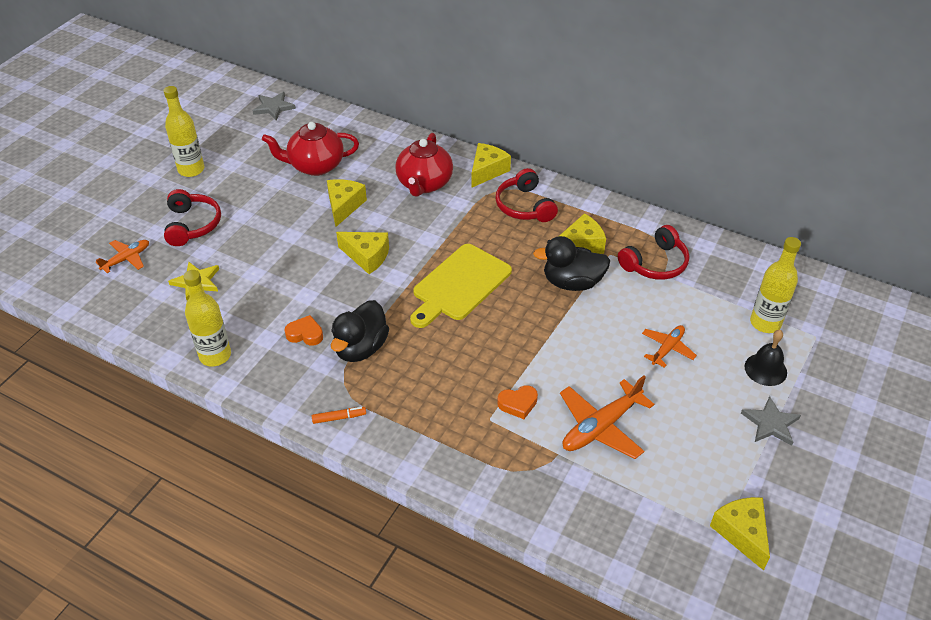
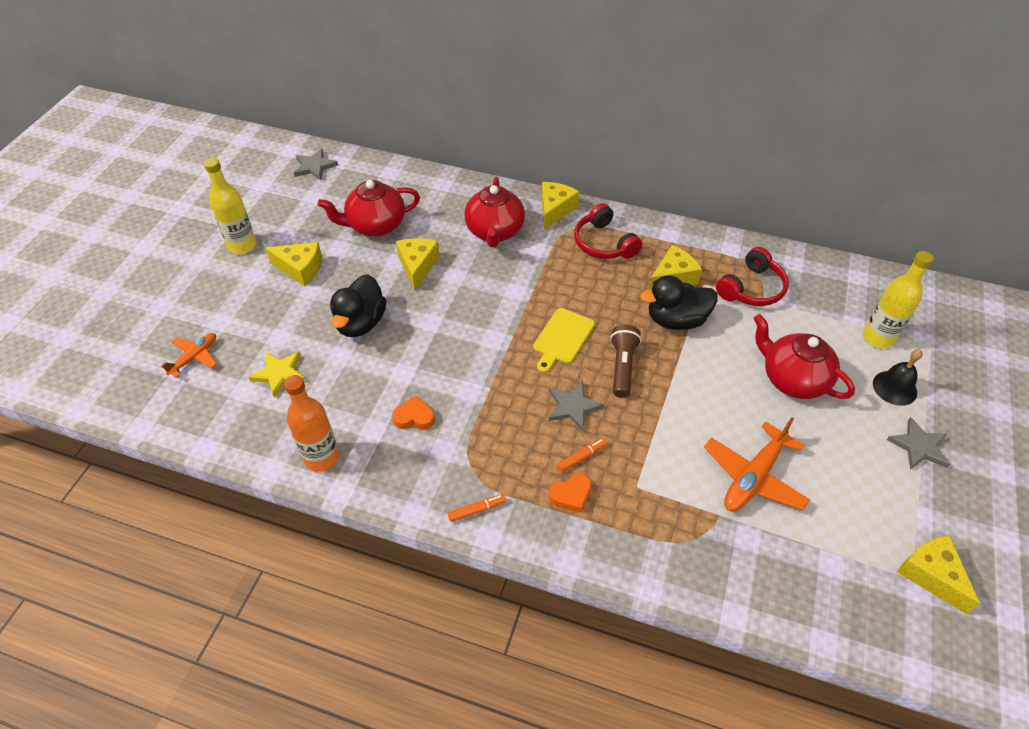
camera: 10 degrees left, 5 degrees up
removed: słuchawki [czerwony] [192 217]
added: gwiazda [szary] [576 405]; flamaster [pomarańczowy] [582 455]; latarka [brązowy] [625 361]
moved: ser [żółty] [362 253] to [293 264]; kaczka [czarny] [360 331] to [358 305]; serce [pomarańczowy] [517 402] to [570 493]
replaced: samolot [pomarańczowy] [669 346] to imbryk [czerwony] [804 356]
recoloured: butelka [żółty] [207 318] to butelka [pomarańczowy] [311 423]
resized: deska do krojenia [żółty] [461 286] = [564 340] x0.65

YOUR GOAL ▸ Could you repeat every entry above exactly, with each picture omitted?

RESPONSE BELOW ▸
camera: 10 degrees left, 5 degrees up
removed: słuchawki [czerwony] [192 217]
added: gwiazda [szary] [576 405]; flamaster [pomarańczowy] [582 455]; latarka [brązowy] [625 361]
moved: ser [żółty] [362 253] to [293 264]; kaczka [czarny] [360 331] to [358 305]; serce [pomarańczowy] [517 402] to [570 493]
replaced: samolot [pomarańczowy] [669 346] to imbryk [czerwony] [804 356]
recoloured: butelka [żółty] [207 318] to butelka [pomarańczowy] [311 423]
resized: deska do krojenia [żółty] [461 286] = [564 340] x0.65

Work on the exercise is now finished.